Among the lines below, the one containing "(526, 189) = (248, 162): yellow cake -> none" opens the range and the one containing "(327, 193) = (463, 274): orange" closes it. Print that range exactly, without the pictures.

• Task inputs:
● ● ● ●
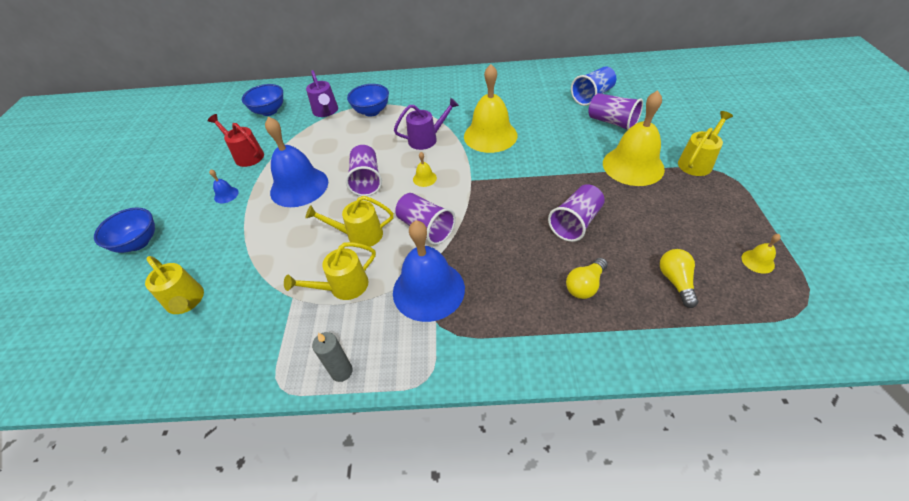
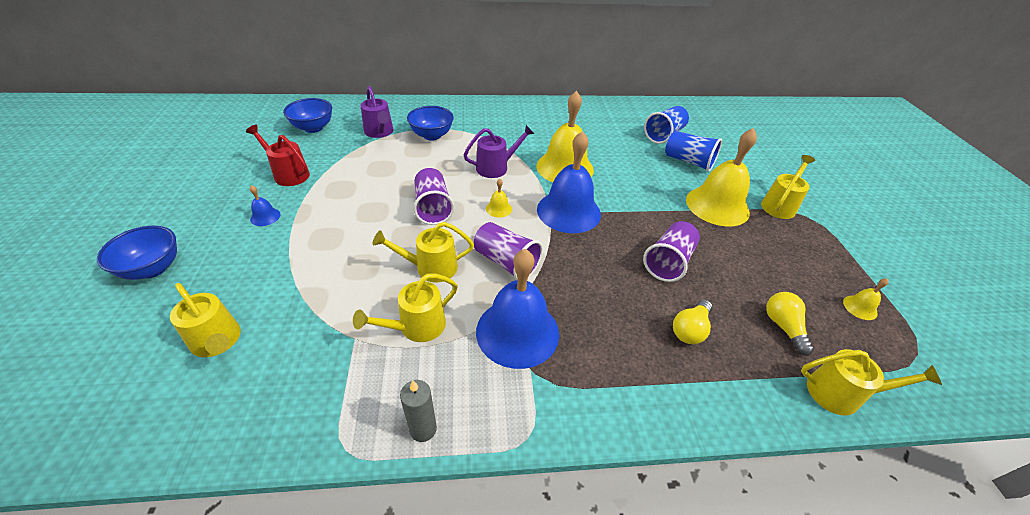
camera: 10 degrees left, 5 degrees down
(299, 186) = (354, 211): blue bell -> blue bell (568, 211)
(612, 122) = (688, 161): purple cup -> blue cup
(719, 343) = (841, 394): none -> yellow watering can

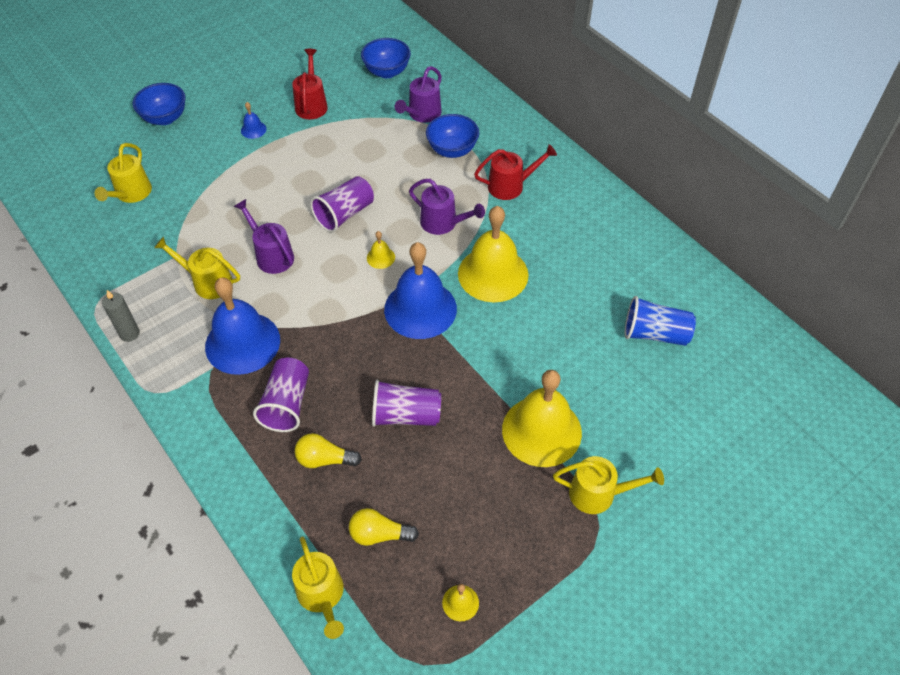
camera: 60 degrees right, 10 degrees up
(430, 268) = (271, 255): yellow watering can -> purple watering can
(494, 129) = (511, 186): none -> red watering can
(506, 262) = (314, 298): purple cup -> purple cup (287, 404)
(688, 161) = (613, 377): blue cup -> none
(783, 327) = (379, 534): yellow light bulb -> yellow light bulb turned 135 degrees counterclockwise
● ● ● ●
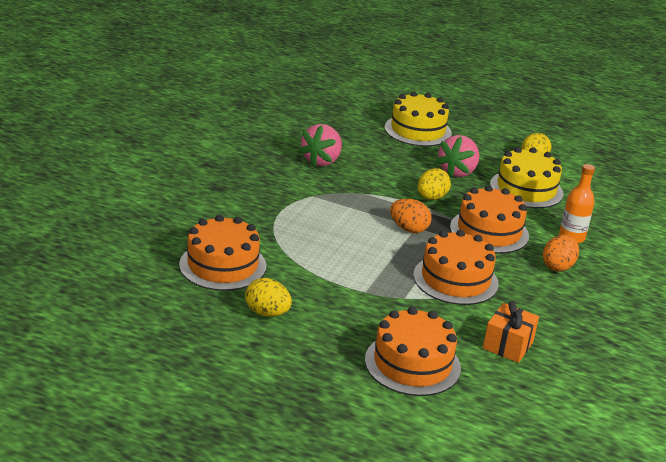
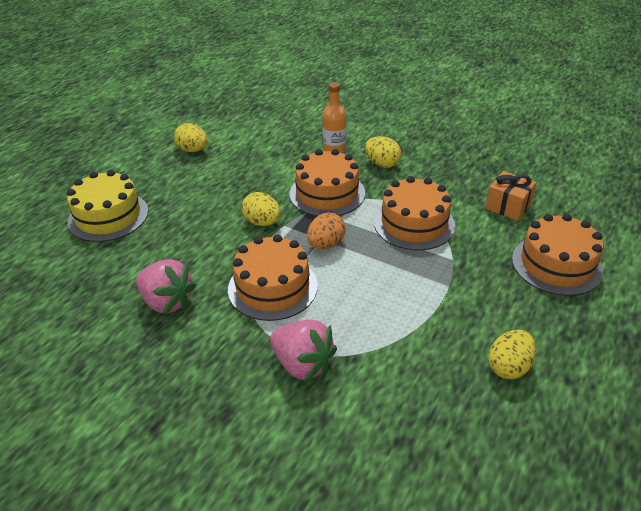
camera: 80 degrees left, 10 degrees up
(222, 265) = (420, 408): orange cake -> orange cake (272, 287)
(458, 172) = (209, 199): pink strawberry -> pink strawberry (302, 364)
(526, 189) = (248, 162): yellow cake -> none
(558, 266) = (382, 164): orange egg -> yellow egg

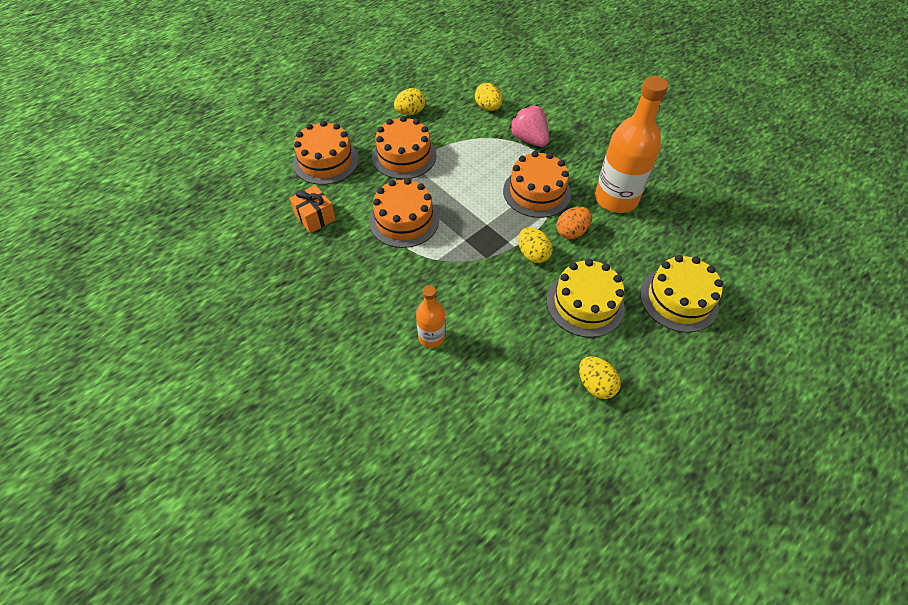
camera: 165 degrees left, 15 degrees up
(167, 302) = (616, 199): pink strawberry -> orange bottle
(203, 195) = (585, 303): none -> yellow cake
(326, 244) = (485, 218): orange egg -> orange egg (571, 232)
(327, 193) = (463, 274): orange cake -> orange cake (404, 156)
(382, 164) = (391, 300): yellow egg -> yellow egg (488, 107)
● ● ● ●
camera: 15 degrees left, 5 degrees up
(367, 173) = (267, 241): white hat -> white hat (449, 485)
● ● ● ●
• Your response:
(526, 189) = (248, 162): yellow cake -> none
(558, 266) = (382, 164): orange egg -> yellow egg

camera: 165 degrees left, 15 degrees up
(167, 302) = (616, 199): pink strawberry -> orange bottle
(203, 195) = (585, 303): none -> yellow cake
(326, 244) = (485, 218): orange egg -> orange egg (571, 232)
(327, 193) = (463, 274): orange cake -> orange cake (404, 156)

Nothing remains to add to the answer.